= What this task involves =
Only the lines from the one containing "C2: 680nF (+5V, SIG1) -> none" through the end of the entries should be returned, exactly as they are, with the pictures omitted.

START Entries supplied

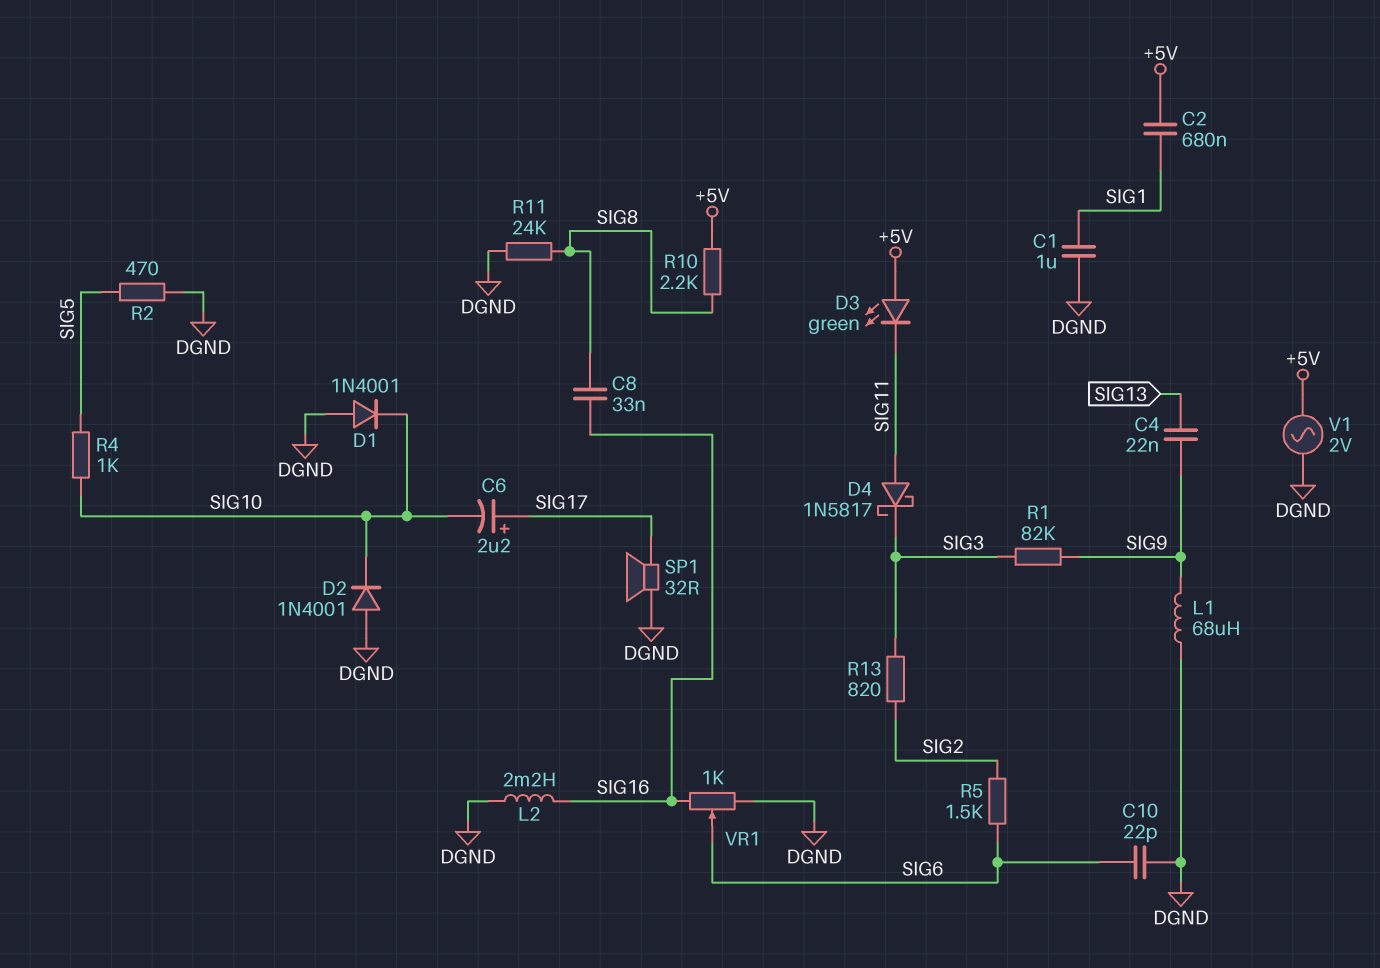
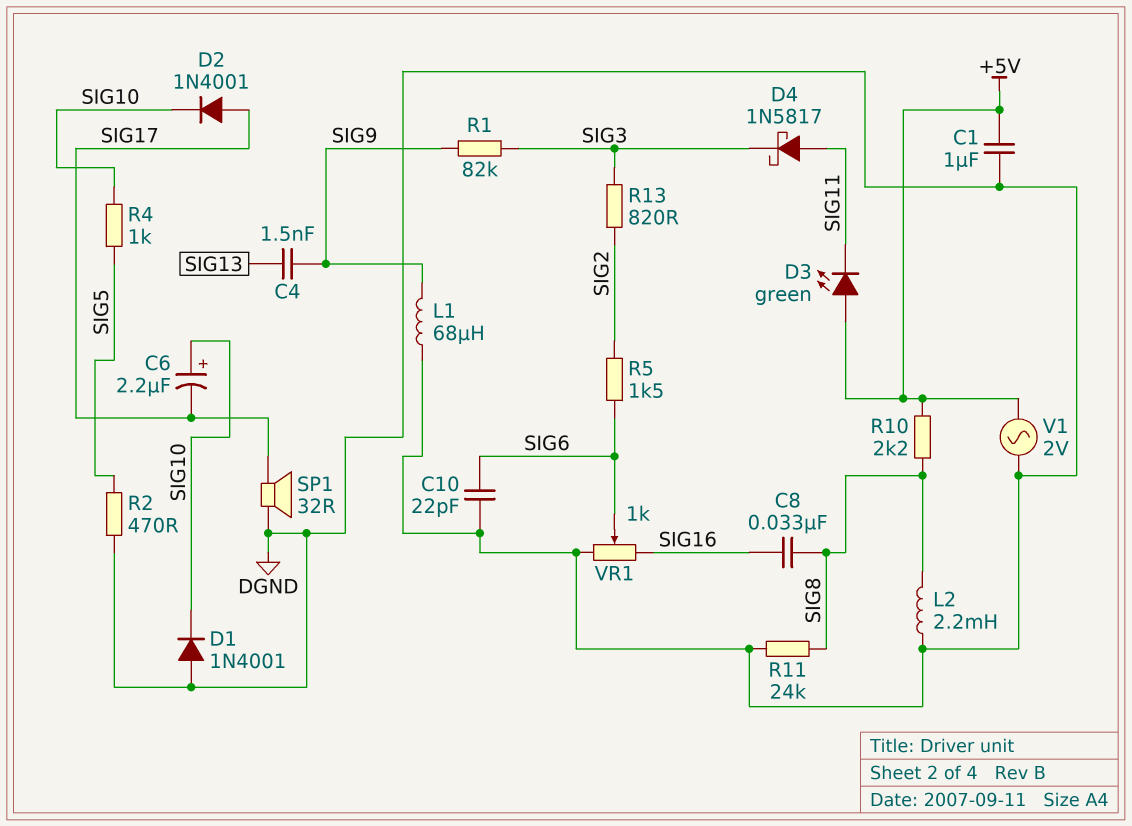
C1: 1uF (DGND, SIG1) -> 1uF (+5V, DGND)
C2: 680nF (+5V, SIG1) -> none
C4: 22nF (SIG9, SIG13) -> 1.5nF (SIG9, SIG13)
C6: 2.2uF (plus SIG17, minus SIG10) -> 2.2uF (plus SIG10, minus SIG17)
D2: diode 1N4001 (A DGND, K SIG10) -> diode 1N4001 (A SIG17, K SIG10)
L2: 2.2mH (DGND, SIG16) -> 2.2mH (DGND, SIG8)

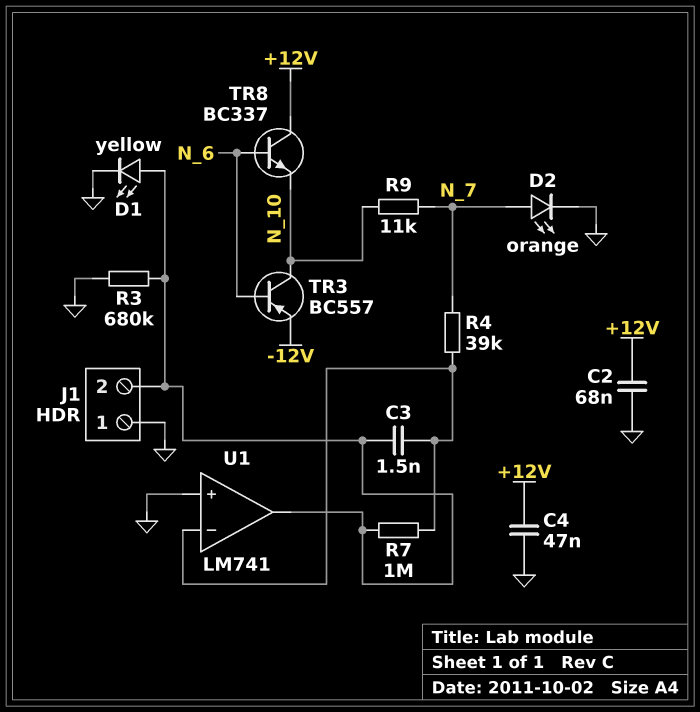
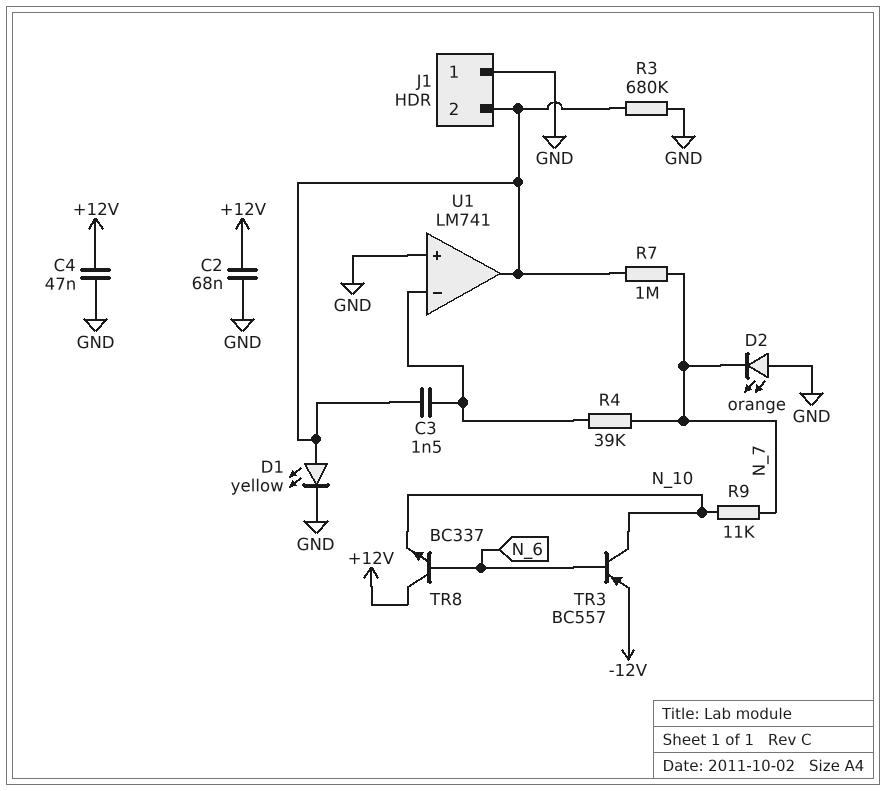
D2: LED orange (A N_7, K GND) -> LED orange (A GND, K N_7)
R7: 1M (J1/2, U1/in-) -> 1M (J1/2, N_7)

END Entries supplied

= Response for this exercise =
C2: 680nF (+5V, SIG1) -> none
C4: 22nF (SIG9, SIG13) -> 1.5nF (SIG9, SIG13)
C6: 2.2uF (plus SIG17, minus SIG10) -> 2.2uF (plus SIG10, minus SIG17)
D2: diode 1N4001 (A DGND, K SIG10) -> diode 1N4001 (A SIG17, K SIG10)
L2: 2.2mH (DGND, SIG16) -> 2.2mH (DGND, SIG8)

D2: LED orange (A N_7, K GND) -> LED orange (A GND, K N_7)
R7: 1M (J1/2, U1/in-) -> 1M (J1/2, N_7)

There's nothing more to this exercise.